:: SOURCE DATA
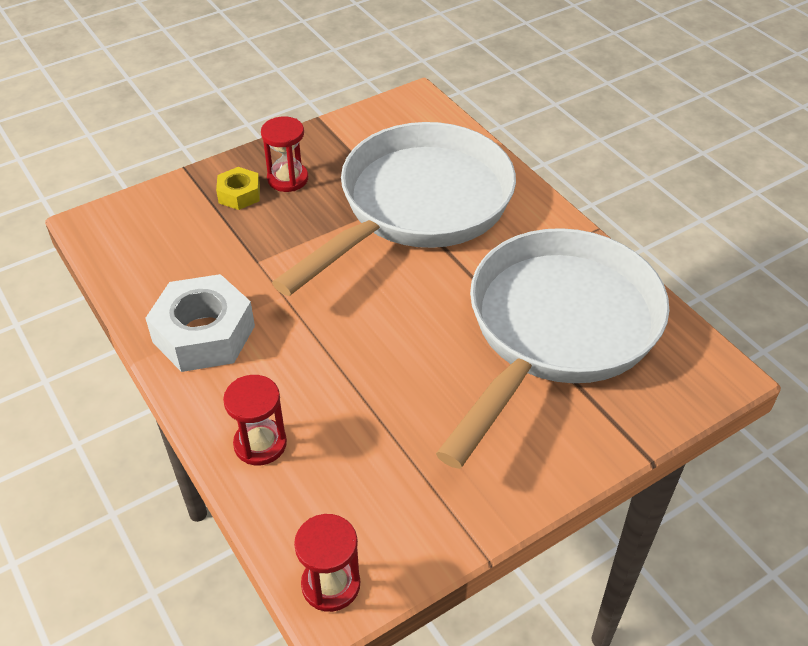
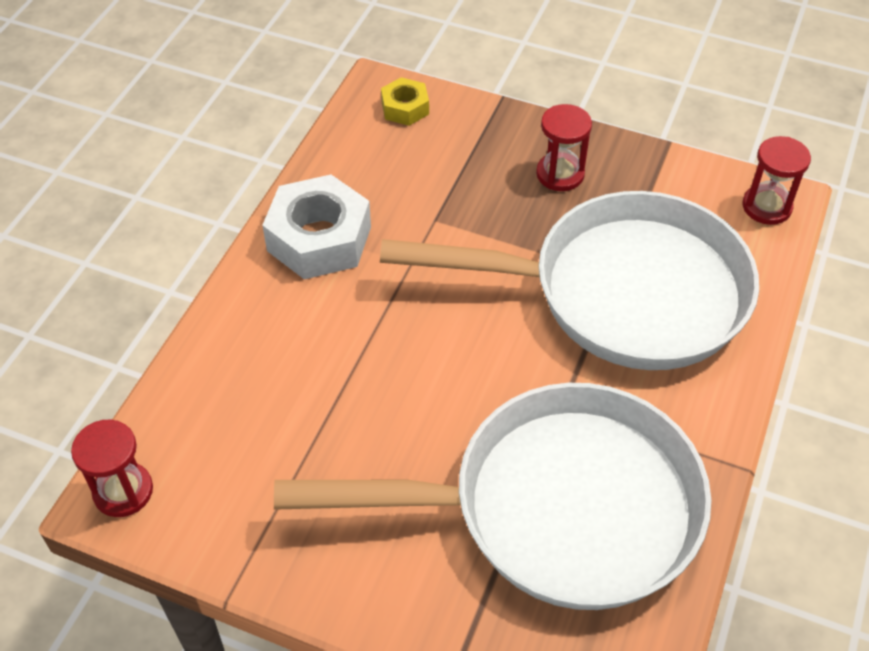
camera: 55 degrees right, 5 degrees up
(239, 194) = (505, 154): yellow nut -> yellow nut (405, 108)
(260, 444) = (231, 353): red hourglass -> red hourglass (766, 207)

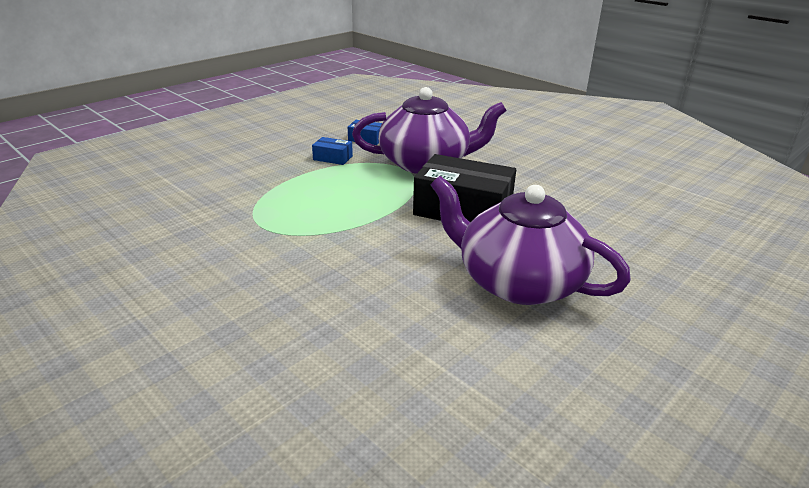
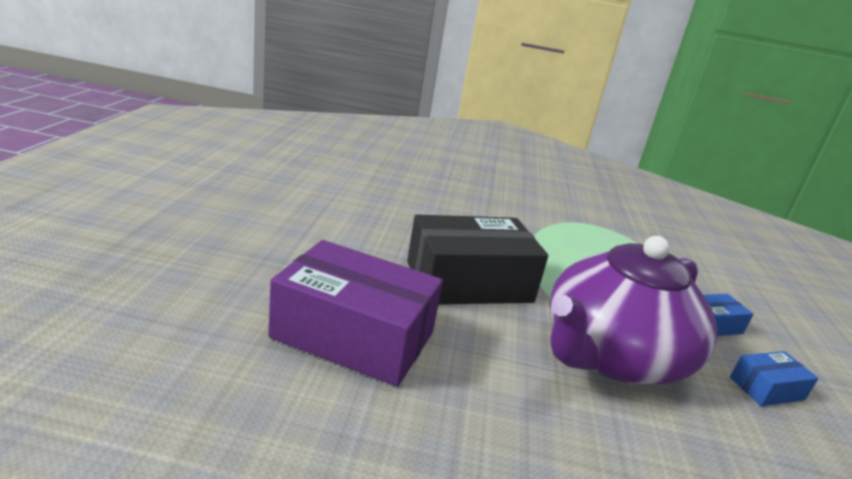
camera: 140 degrees right, 5 degrees down
(517, 282) = (351, 220): purple teapot -> none
(570, 202) = (354, 335): none -> purple box

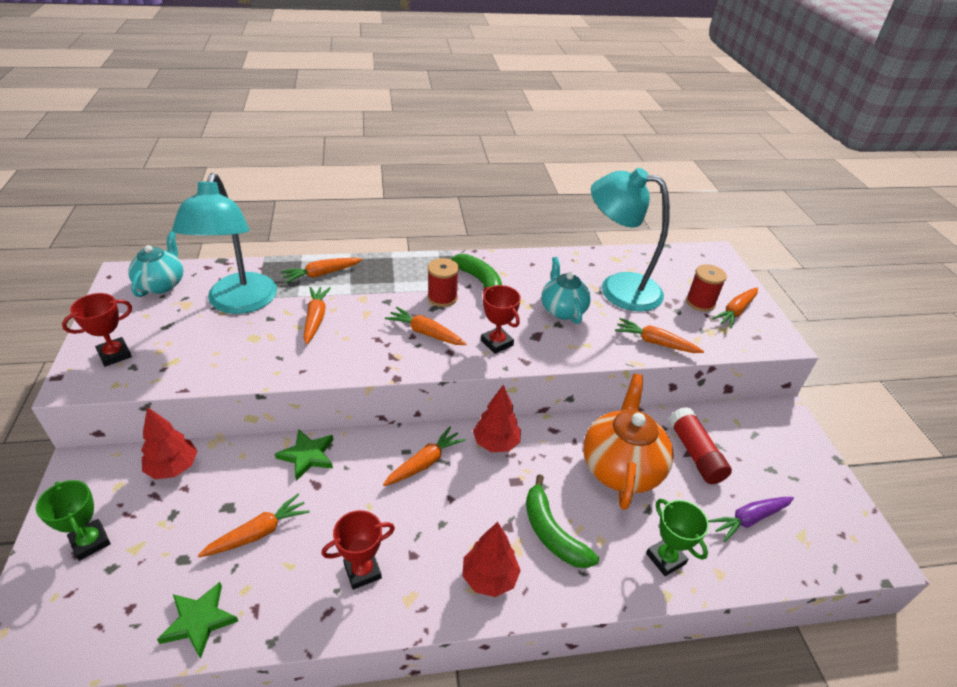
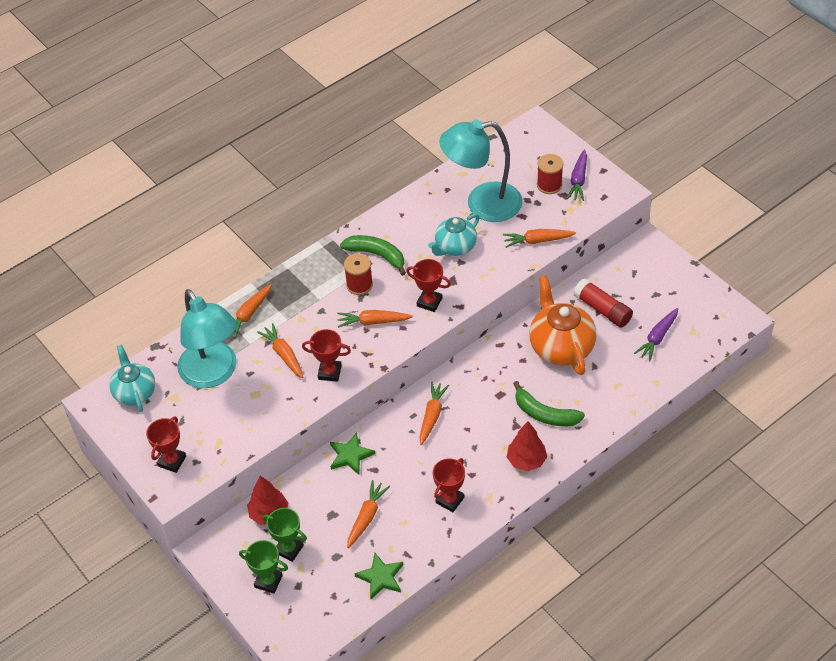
camera: 25 degrees left, 10 degrees up
(340, 355) = (329, 372): none -> red trophy
(496, 443) = (468, 376): red tree -> none
(562, 310) = (455, 247): turquoise teapot -> turquoise teapot turned 90 degrees counterclockwise
(665, 558) = (620, 391): green trophy -> green trophy (289, 549)
(735, 311) = (578, 180): orange carrot -> purple carrot

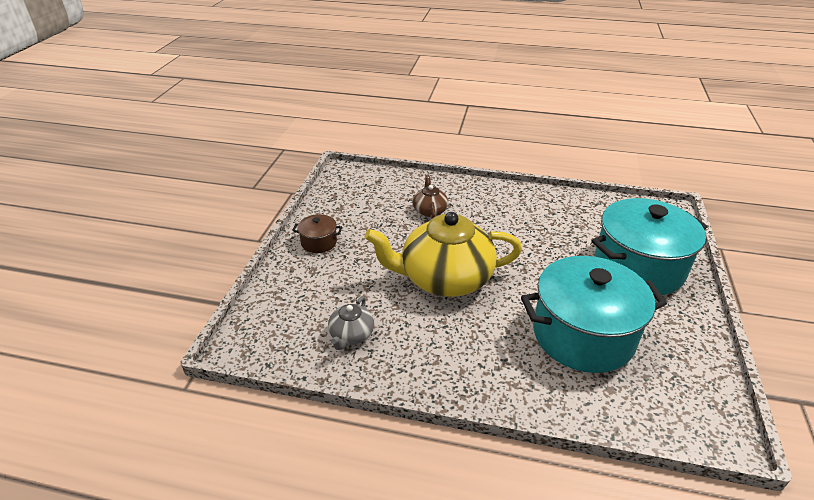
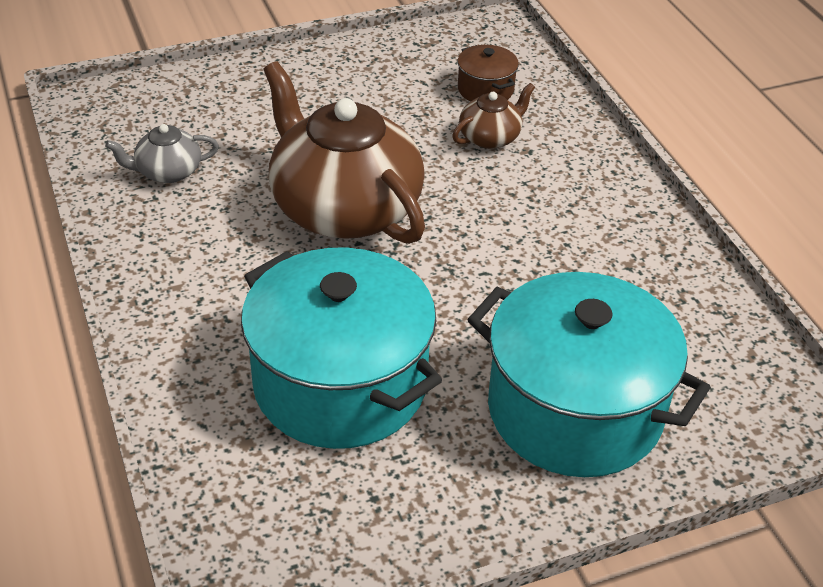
camera: 55 degrees right, 5 degrees up
(319, 242) = (317, 74): brown pot -> brown pot (485, 89)
(444, 278) = (344, 208): yellow teapot -> brown teapot

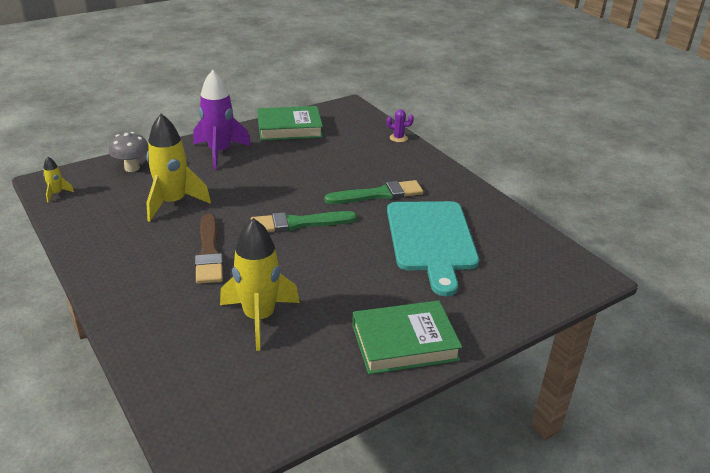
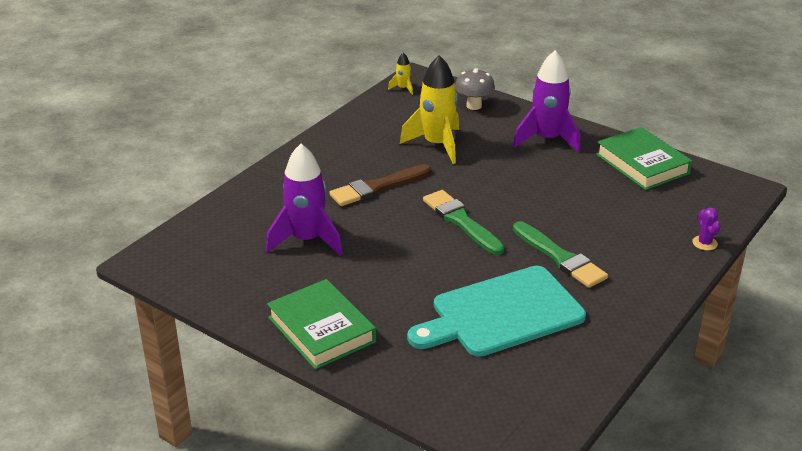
camera: 70 degrees right, 0 degrees up
(259, 318) = (306, 240): yellow rocket -> purple rocket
::::
# AIM OF THE TASK:
This task calls for the lines from the line containing "(570, 202) = (354, 335): none -> purple box" through the end of the listing, set down exactly and only, with pictures omitted.

# SOLUTION FOR THIS EXERCISE:
(570, 202) = (354, 335): none -> purple box

camera: 25 degrees left, 10 degrees up
(340, 355) = (329, 372): none -> red trophy
(496, 443) = (468, 376): red tree -> none
(562, 310) = (455, 247): turquoise teapot -> turquoise teapot turned 90 degrees counterclockwise
(665, 558) = (620, 391): green trophy -> green trophy (289, 549)
(735, 311) = (578, 180): orange carrot -> purple carrot

camera: 55 degrees right, 5 degrees up
(319, 242) = (317, 74): brown pot -> brown pot (485, 89)
(444, 278) = (344, 208): yellow teapot -> brown teapot

camera: 70 degrees right, 0 degrees up
(259, 318) = (306, 240): yellow rocket -> purple rocket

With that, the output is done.